╭─ DATASET RECORDS

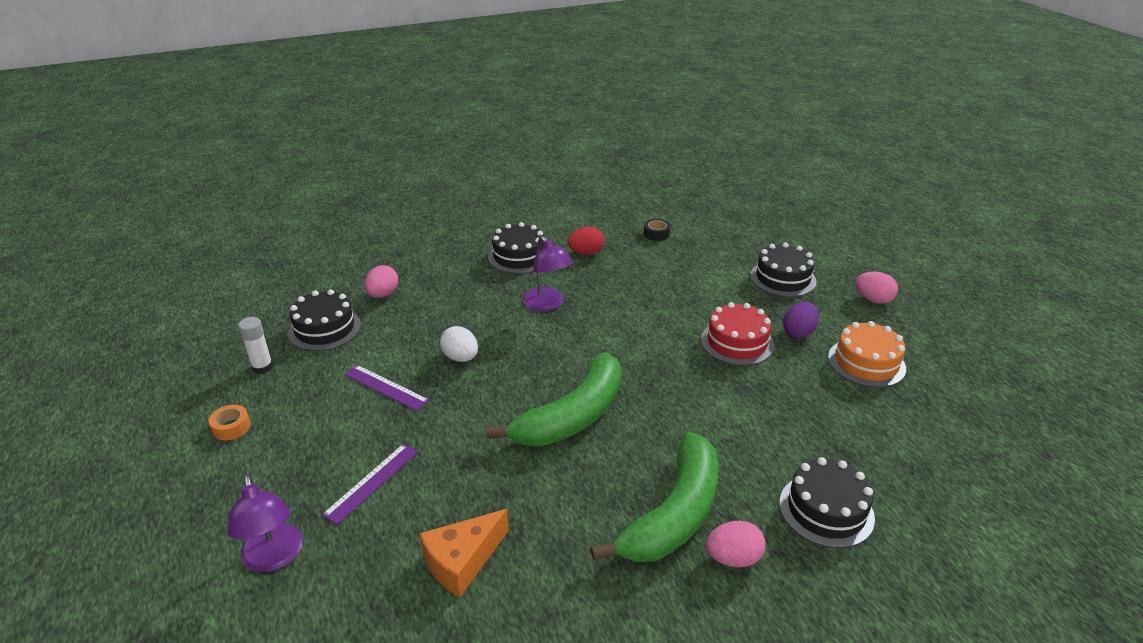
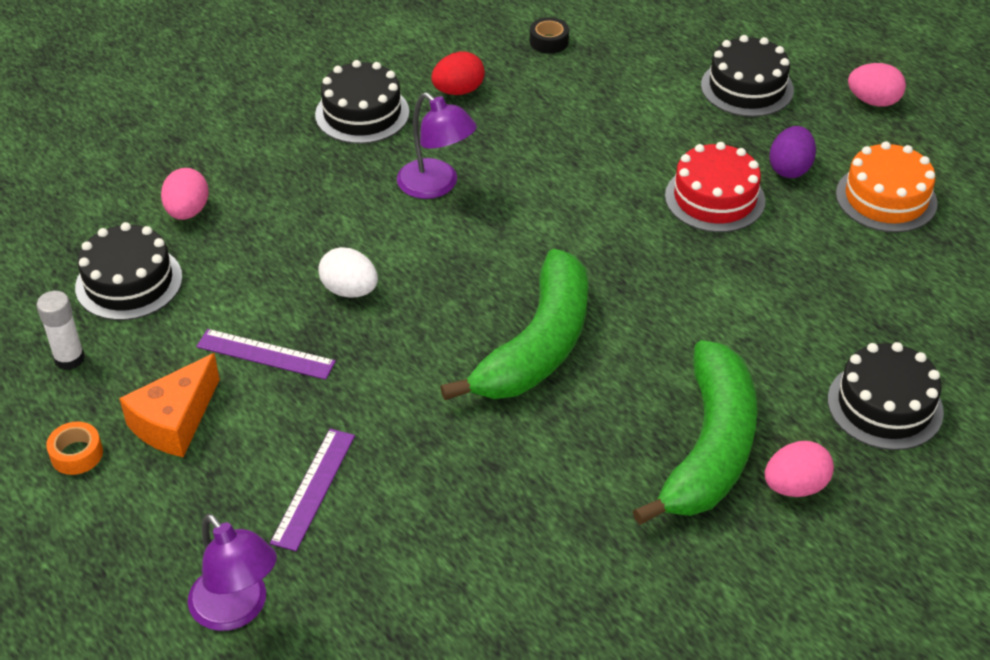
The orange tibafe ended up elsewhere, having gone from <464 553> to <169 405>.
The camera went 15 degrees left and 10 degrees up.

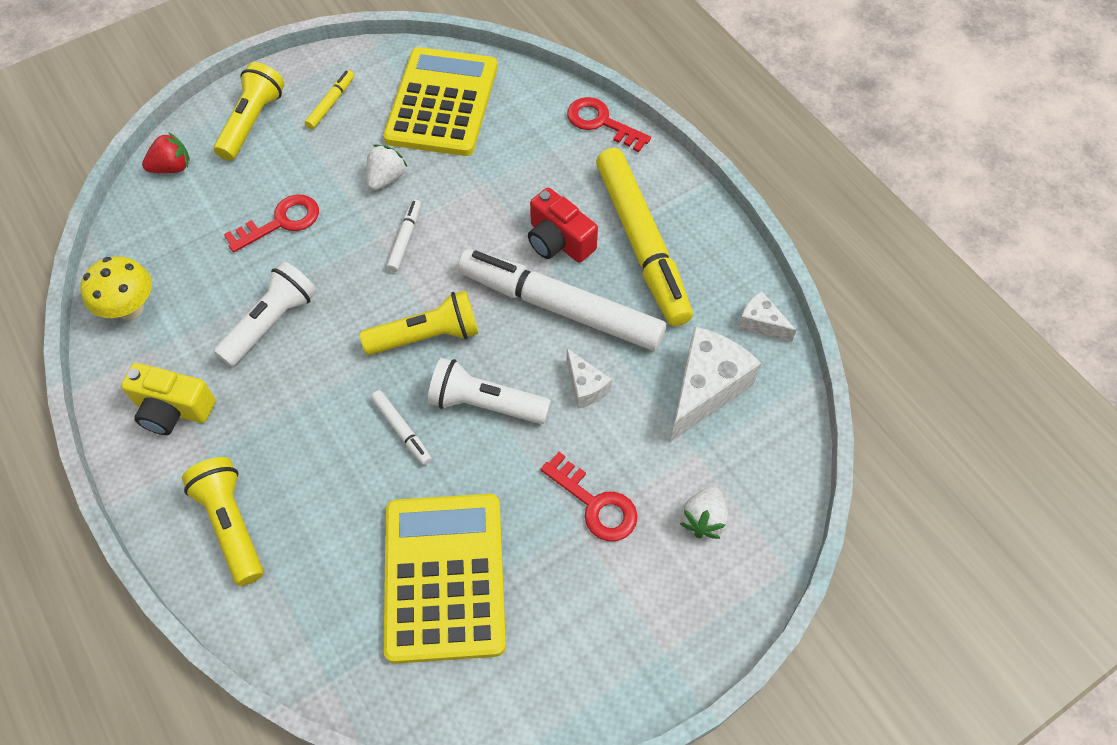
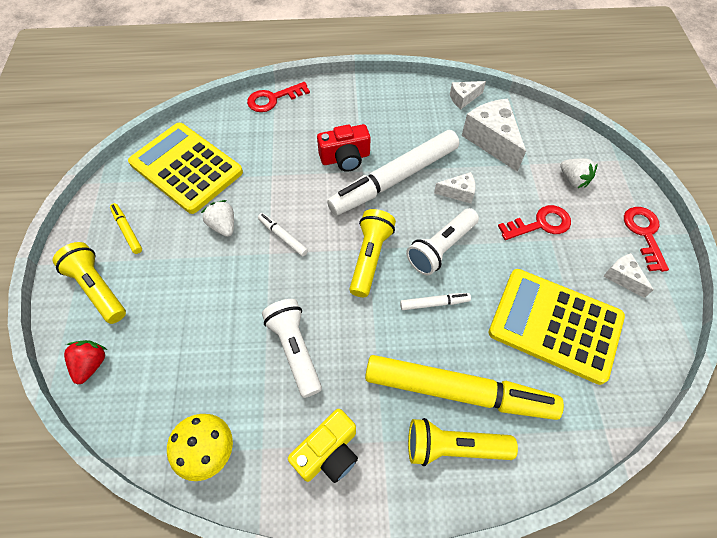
The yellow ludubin ended up elsewhere, having gone from <644 237> to <464 387>.
The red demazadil ended up elsewhere, having gone from <271 223> to <646 239>.
The second view gained the white tibafe at <628 275>.
The camera went 60 degrees left and 0 degrees up.

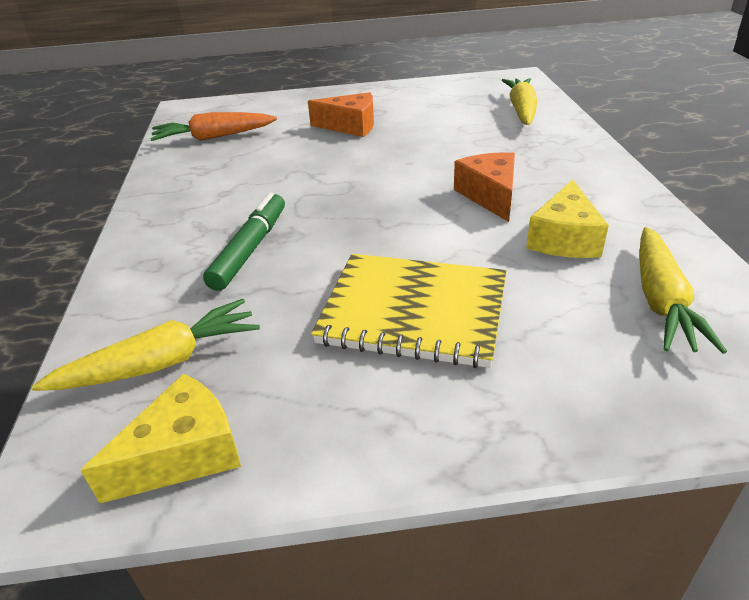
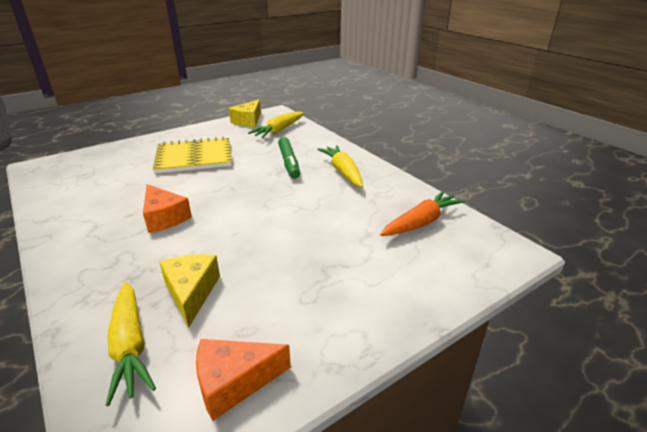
The orange tibafe ended up elsewhere, having gone from <341 114> to <243 380>.
The yellow tibafe ended up elsewhere, having gone from <567 218> to <189 290>.
The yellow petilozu ended up elsewhere, having gone from <683 290> to <340 166>.
The camera went 150 degrees right and 5 degrees down.

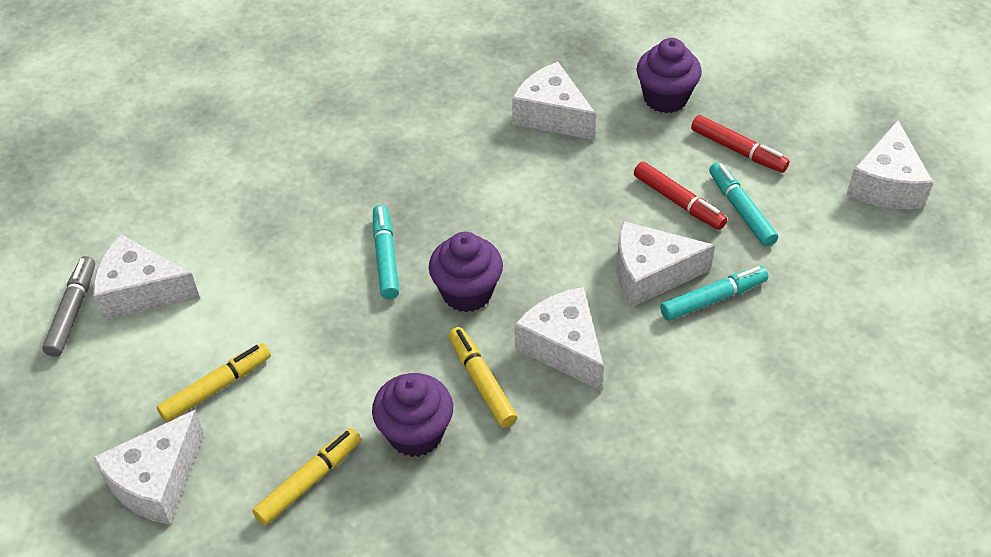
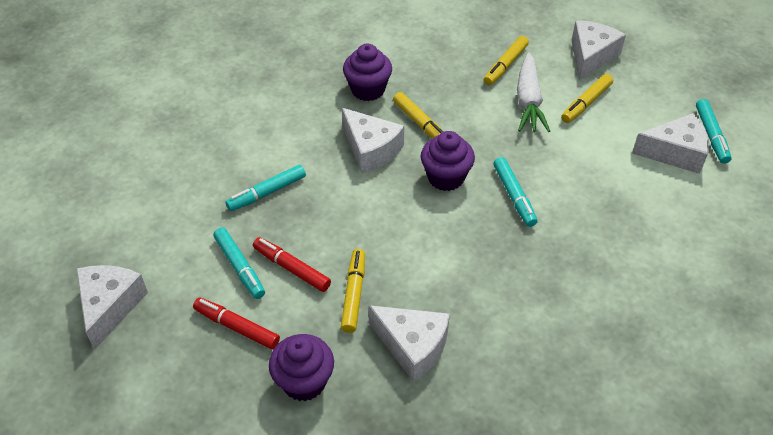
The second view lost the white tibafe at <666 264>.
What was the grey ludubin at <68 306> turned into the turquoise ludubin at <714 131>.
The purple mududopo ended up elsewhere, having gone from <412 415> to <367 72>.
The second view gained the white petilozu at <533 92>.
The second view gained the yellow ludubin at <353 291>.
The camera went 170 degrees right and 0 degrees up.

╰─

TASK ITEM: Search the material for the string "elsewhere" and show every line that has it.

EXERCISE SOLUTION:
The orange tibafe ended up elsewhere, having gone from <464 553> to <169 405>.
The yellow ludubin ended up elsewhere, having gone from <644 237> to <464 387>.
The red demazadil ended up elsewhere, having gone from <271 223> to <646 239>.
The orange tibafe ended up elsewhere, having gone from <341 114> to <243 380>.
The yellow tibafe ended up elsewhere, having gone from <567 218> to <189 290>.
The yellow petilozu ended up elsewhere, having gone from <683 290> to <340 166>.
The purple mududopo ended up elsewhere, having gone from <412 415> to <367 72>.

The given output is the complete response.